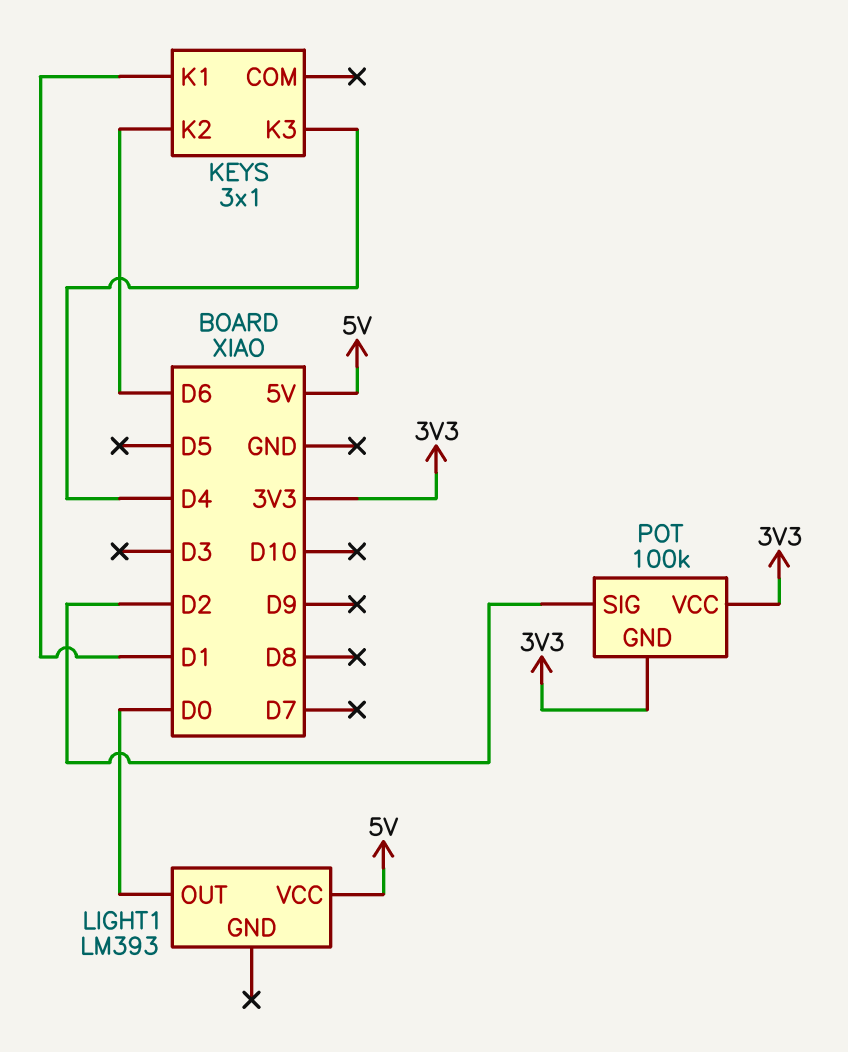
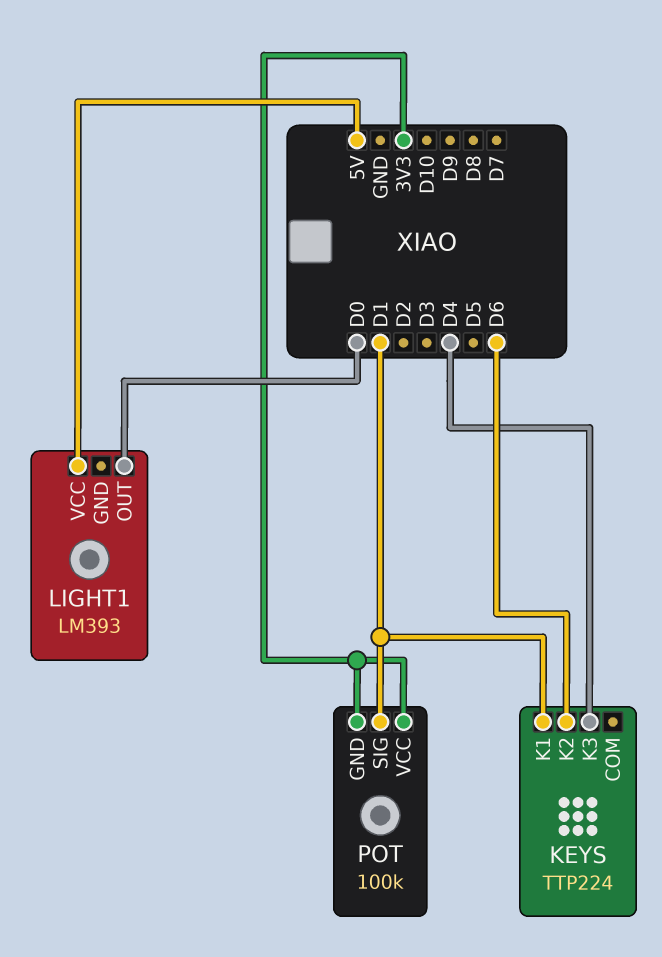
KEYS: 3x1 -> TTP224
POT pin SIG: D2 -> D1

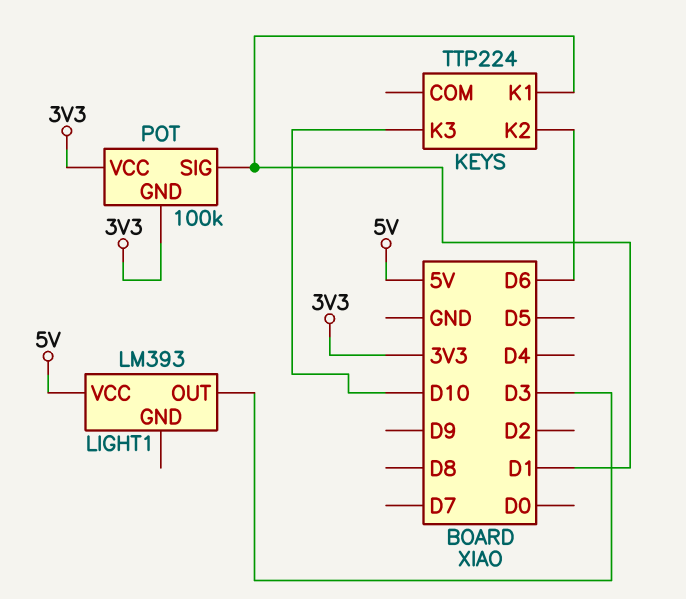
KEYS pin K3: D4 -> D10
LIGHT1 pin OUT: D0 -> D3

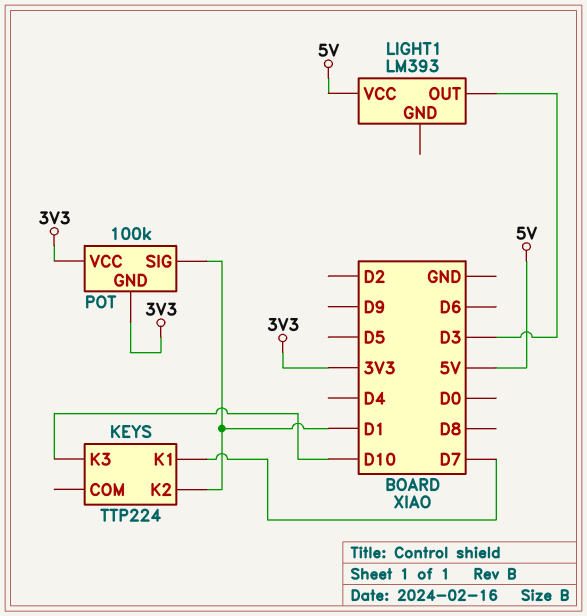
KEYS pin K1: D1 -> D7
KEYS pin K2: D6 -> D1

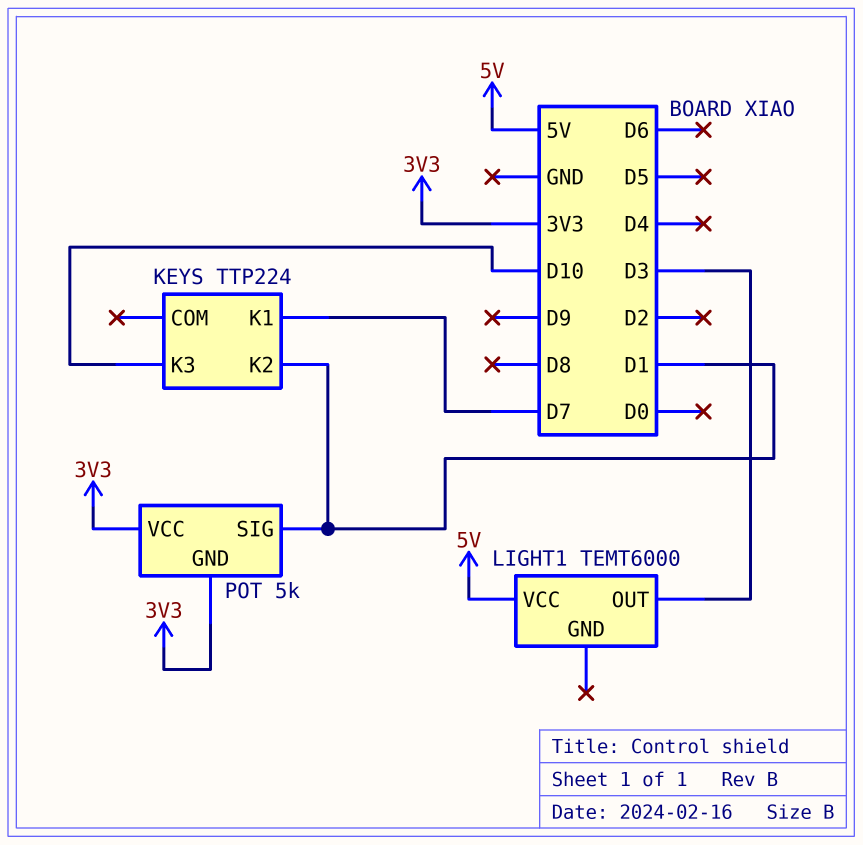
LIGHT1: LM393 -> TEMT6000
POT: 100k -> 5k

....

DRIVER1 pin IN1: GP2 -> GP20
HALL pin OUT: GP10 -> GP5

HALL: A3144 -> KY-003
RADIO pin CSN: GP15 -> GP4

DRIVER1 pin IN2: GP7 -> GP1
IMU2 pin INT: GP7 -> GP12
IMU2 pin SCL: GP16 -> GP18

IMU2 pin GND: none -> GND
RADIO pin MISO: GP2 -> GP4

....

TASK PROMPT | Would you retype exactly the lines above, from the line with "RADIO pin CSN: GP15 -> GP4" to the line with "RADIO pin MISO: GP2 -> GP4", with both end lines kept and nothing more?

REPLY TO THE TASK |
RADIO pin CSN: GP15 -> GP4

DRIVER1 pin IN2: GP7 -> GP1
IMU2 pin INT: GP7 -> GP12
IMU2 pin SCL: GP16 -> GP18

IMU2 pin GND: none -> GND
RADIO pin MISO: GP2 -> GP4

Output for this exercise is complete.